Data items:
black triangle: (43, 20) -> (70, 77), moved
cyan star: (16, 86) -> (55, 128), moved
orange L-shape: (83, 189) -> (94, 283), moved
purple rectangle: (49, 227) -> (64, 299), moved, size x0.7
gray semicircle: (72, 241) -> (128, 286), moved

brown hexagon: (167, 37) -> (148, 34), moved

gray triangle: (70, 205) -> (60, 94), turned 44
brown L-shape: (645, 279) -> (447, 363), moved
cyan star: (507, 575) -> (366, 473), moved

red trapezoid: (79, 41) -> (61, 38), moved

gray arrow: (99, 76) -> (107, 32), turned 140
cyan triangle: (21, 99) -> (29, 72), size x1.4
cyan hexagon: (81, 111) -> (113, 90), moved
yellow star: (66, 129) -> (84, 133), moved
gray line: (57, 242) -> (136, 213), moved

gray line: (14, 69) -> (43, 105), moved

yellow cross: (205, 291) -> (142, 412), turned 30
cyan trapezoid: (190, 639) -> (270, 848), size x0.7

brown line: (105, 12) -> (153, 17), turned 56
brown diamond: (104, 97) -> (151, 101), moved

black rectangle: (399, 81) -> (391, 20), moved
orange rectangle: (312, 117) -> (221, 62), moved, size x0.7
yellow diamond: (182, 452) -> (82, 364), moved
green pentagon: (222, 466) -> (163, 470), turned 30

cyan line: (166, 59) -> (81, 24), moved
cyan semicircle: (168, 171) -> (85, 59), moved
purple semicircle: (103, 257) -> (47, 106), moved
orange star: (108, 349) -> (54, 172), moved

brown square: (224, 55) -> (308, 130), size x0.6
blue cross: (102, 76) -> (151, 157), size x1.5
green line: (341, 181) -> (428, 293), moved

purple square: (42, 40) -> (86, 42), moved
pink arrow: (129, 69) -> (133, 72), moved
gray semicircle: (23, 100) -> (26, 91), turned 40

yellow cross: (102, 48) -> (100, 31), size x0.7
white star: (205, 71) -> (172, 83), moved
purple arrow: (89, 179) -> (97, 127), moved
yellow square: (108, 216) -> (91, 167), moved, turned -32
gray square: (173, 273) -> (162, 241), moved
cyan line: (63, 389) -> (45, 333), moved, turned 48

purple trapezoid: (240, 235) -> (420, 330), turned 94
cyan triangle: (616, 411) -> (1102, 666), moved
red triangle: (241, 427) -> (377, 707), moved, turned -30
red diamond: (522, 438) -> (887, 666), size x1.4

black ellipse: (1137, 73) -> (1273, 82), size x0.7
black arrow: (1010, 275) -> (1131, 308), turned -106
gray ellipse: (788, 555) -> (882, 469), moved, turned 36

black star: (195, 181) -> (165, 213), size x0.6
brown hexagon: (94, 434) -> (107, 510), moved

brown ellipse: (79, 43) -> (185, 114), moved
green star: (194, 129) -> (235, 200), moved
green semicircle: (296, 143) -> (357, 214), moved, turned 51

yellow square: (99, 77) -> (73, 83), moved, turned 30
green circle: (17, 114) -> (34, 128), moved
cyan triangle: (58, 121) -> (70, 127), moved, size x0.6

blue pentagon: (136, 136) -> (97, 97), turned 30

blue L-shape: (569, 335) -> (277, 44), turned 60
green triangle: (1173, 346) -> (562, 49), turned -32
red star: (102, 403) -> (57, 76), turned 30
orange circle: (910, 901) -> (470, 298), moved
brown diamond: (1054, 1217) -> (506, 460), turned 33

## Problem
Produce an exact repeat of the lines from the one containing "green circle: (17, 114) -> (34, 128), moved" through the last line of the data, and nothing more.

## Solved problem
green circle: (17, 114) -> (34, 128), moved
cyan triangle: (58, 121) -> (70, 127), moved, size x0.6

blue pentagon: (136, 136) -> (97, 97), turned 30

blue L-shape: (569, 335) -> (277, 44), turned 60
green triangle: (1173, 346) -> (562, 49), turned -32
red star: (102, 403) -> (57, 76), turned 30
orange circle: (910, 901) -> (470, 298), moved
brown diamond: (1054, 1217) -> (506, 460), turned 33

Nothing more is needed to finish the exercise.